=== RECORDS SUPPLIED ===

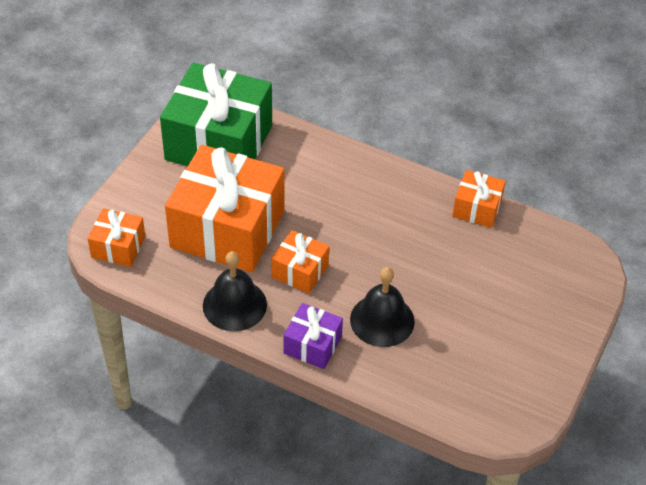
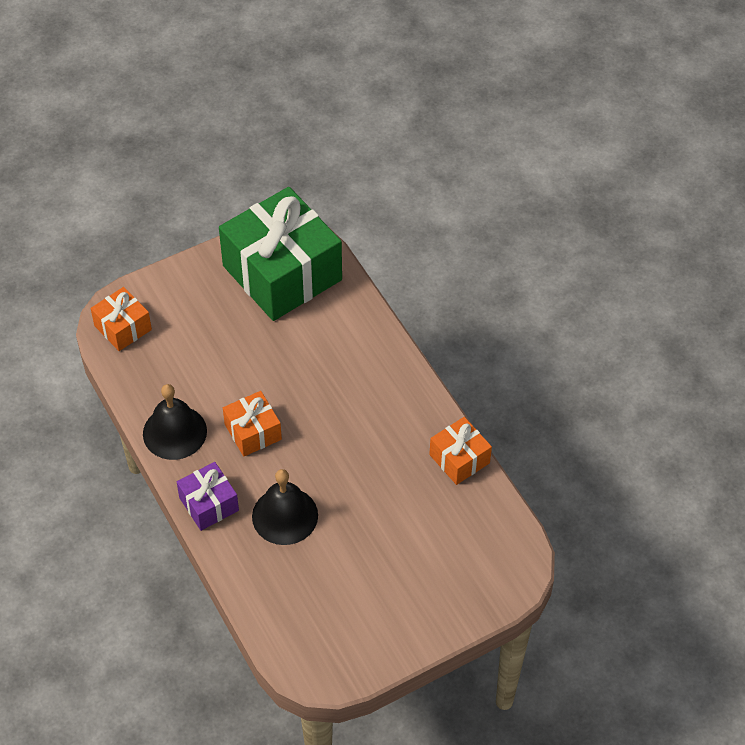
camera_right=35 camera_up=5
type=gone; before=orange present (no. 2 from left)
--
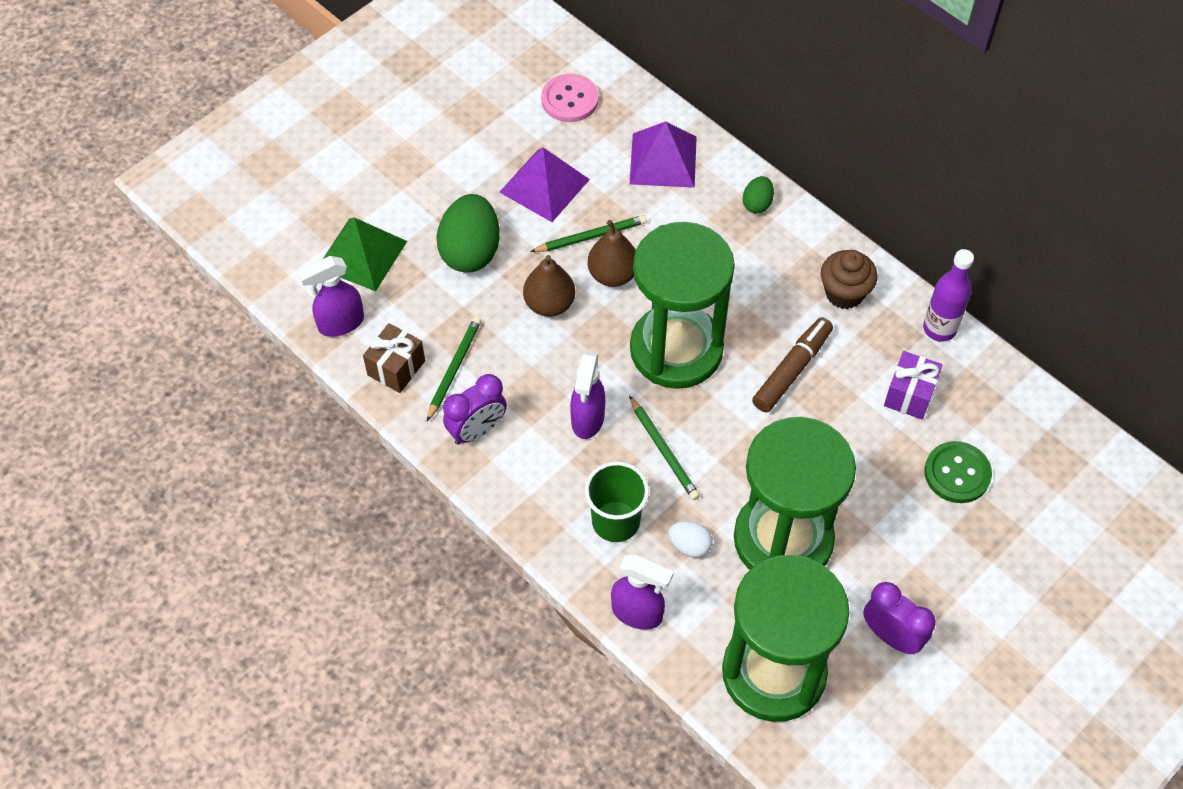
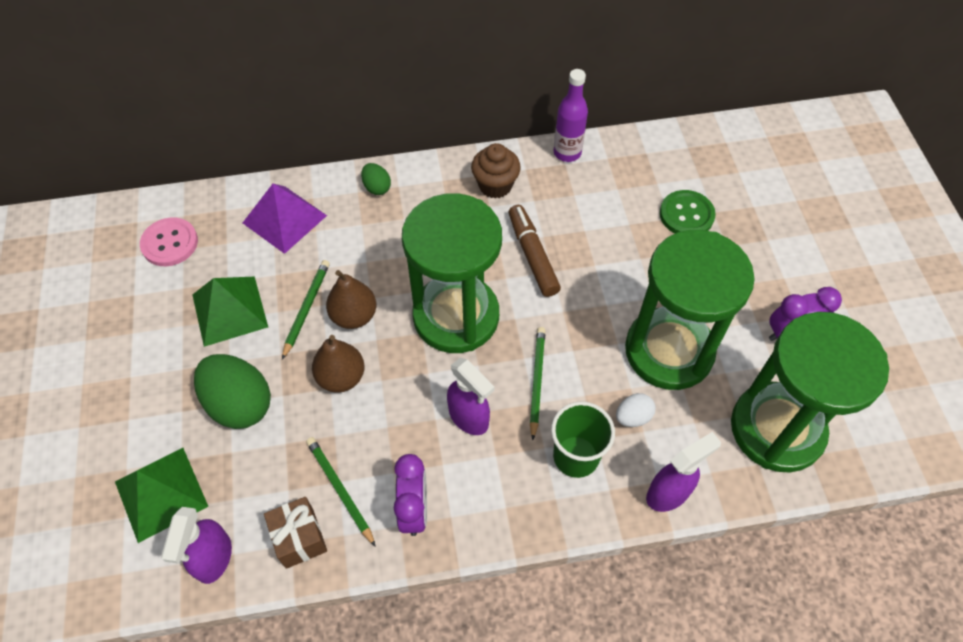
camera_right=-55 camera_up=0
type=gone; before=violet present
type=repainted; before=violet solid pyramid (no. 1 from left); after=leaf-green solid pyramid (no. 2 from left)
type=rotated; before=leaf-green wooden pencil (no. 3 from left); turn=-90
--
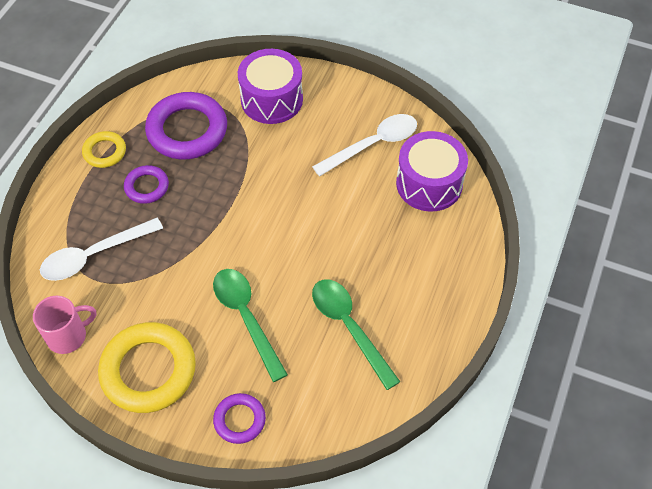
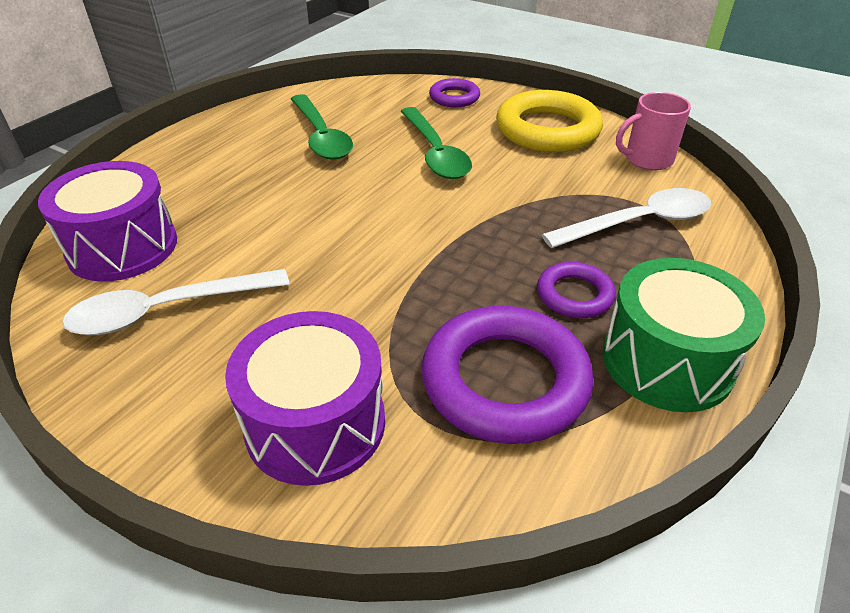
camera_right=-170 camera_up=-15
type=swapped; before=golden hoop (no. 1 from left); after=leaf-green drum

=== PROMPT ===
What you give back must be the stretch above, starting at the line with "camera_right=35 camera_up=5" and ending at the line with "type=gone; before=orange present", copied exactly.

=== ANSWER SPACE ===
camera_right=35 camera_up=5
type=gone; before=orange present (no. 2 from left)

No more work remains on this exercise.